··· Input material

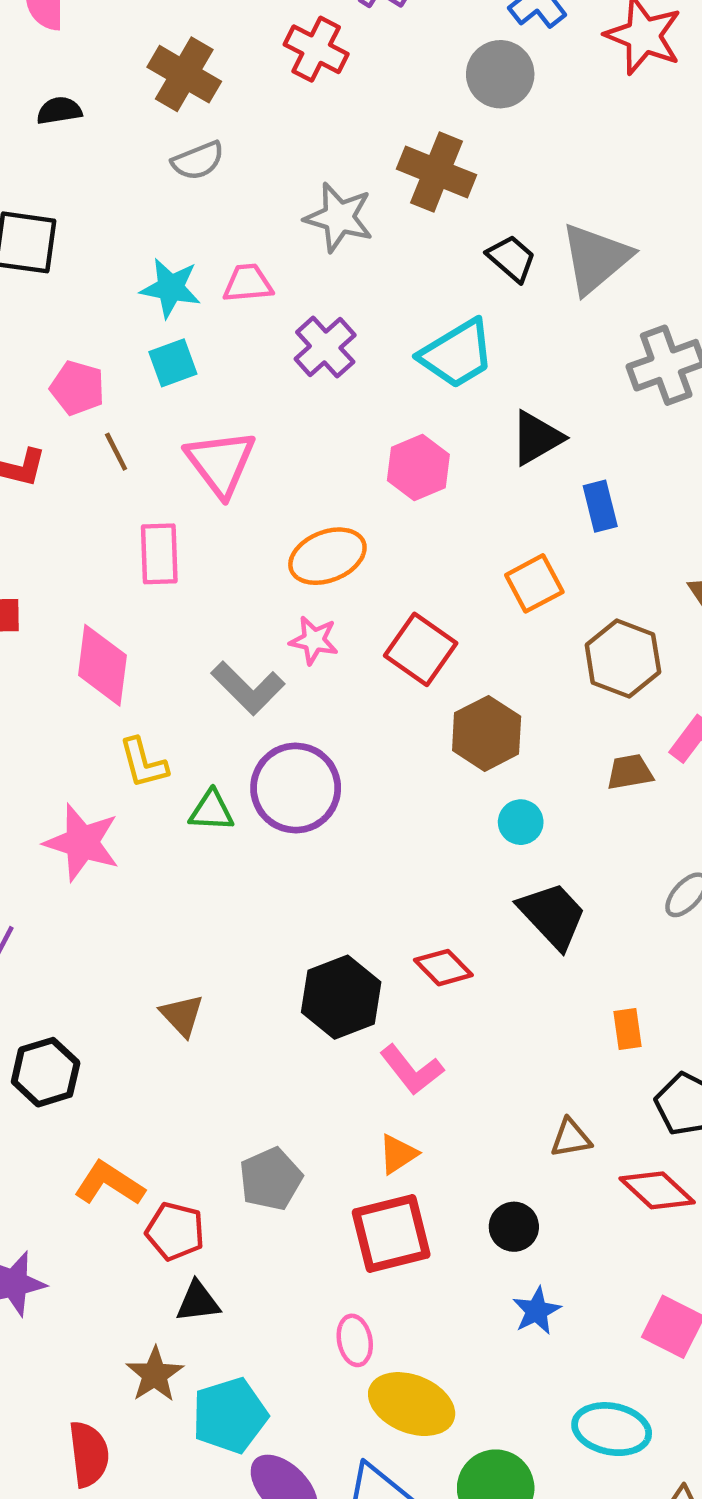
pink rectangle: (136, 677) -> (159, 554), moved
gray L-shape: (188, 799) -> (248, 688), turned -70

······
··· Input material

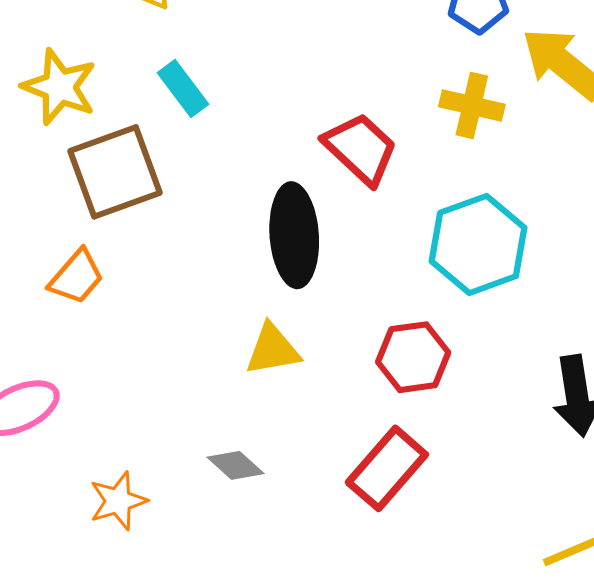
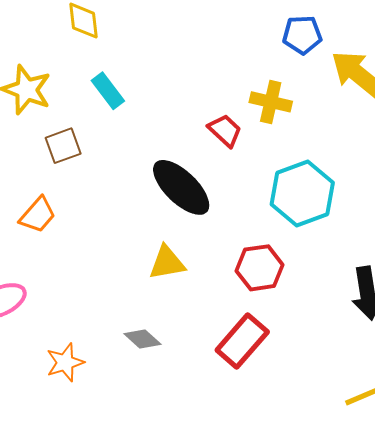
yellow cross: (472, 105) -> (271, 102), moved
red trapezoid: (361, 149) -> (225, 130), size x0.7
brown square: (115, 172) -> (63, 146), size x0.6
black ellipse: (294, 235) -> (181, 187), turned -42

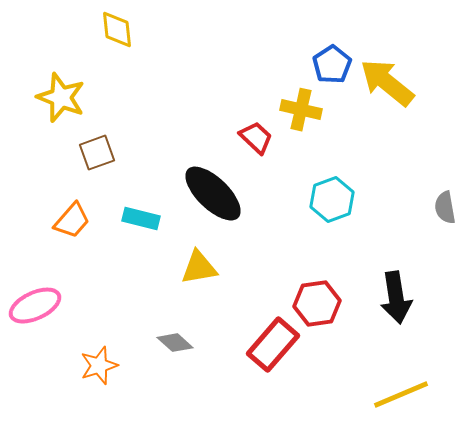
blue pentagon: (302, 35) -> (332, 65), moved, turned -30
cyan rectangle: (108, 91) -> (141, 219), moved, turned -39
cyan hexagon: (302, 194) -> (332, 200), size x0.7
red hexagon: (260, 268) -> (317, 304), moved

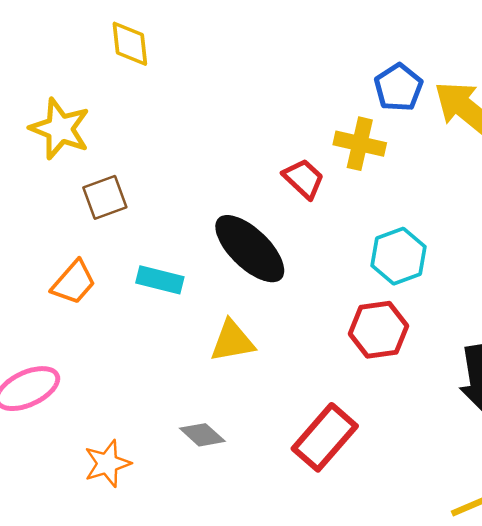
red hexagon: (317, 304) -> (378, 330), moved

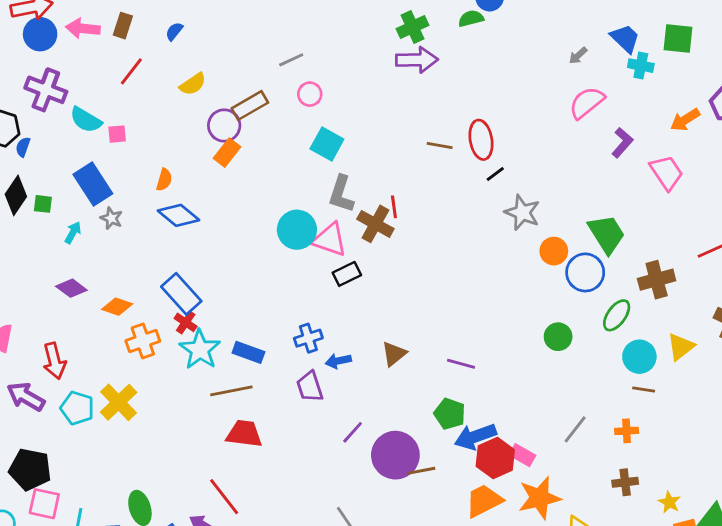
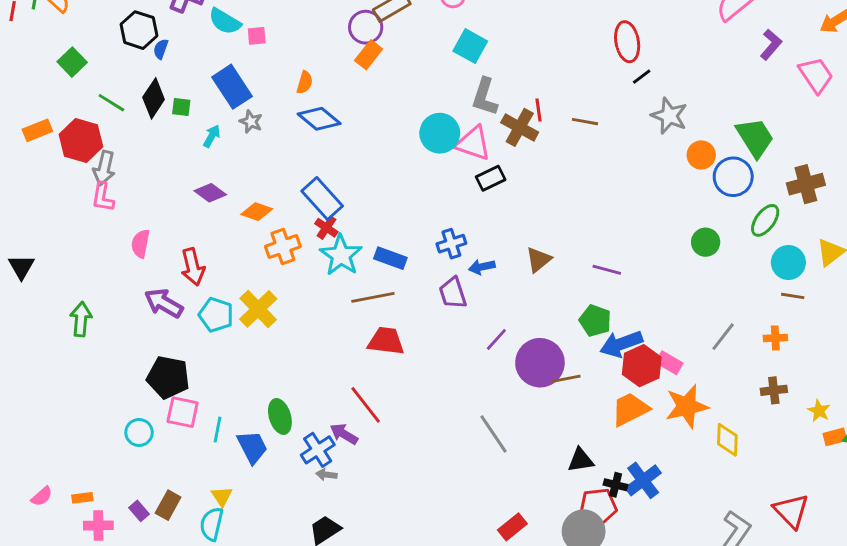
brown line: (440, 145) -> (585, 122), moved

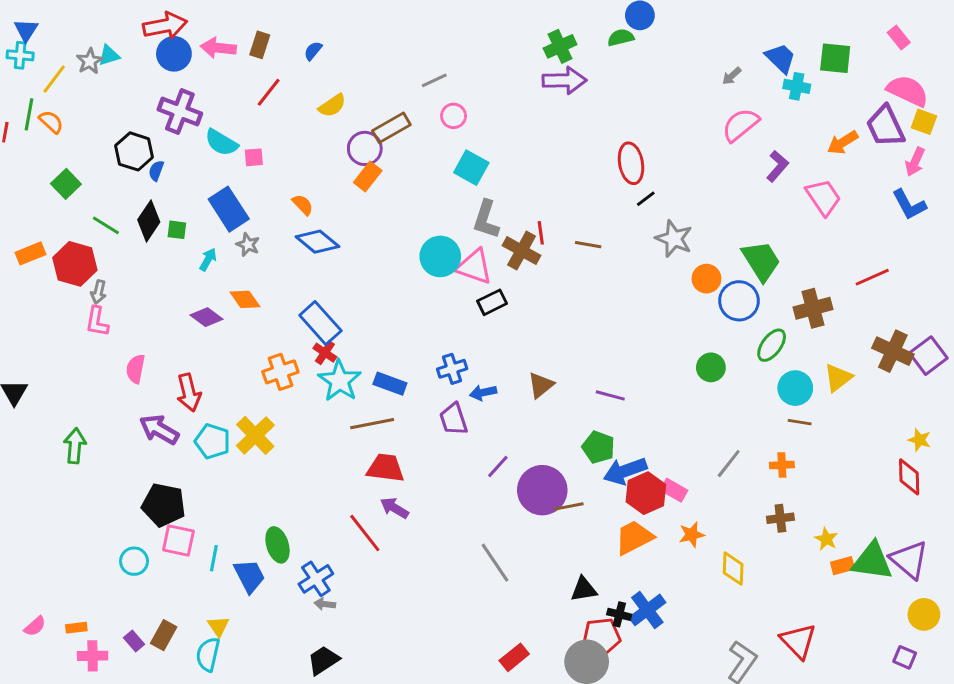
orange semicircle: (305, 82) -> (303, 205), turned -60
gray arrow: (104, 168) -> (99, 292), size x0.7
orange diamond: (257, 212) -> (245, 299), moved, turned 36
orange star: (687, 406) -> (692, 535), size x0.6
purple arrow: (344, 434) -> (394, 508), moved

······

- _Directive_
Reproduce the entries exactly, from the line with "brown line: (440, 145) -> (585, 122), moved" to the line with "purple arrow: (344, 434) -> (394, 508), moved", both lines included, keeping no pictures.

- _Answer to the exercise_
brown line: (440, 145) -> (585, 122), moved

orange semicircle: (305, 82) -> (303, 205), turned -60
gray arrow: (104, 168) -> (99, 292), size x0.7
orange diamond: (257, 212) -> (245, 299), moved, turned 36
orange star: (687, 406) -> (692, 535), size x0.6
purple arrow: (344, 434) -> (394, 508), moved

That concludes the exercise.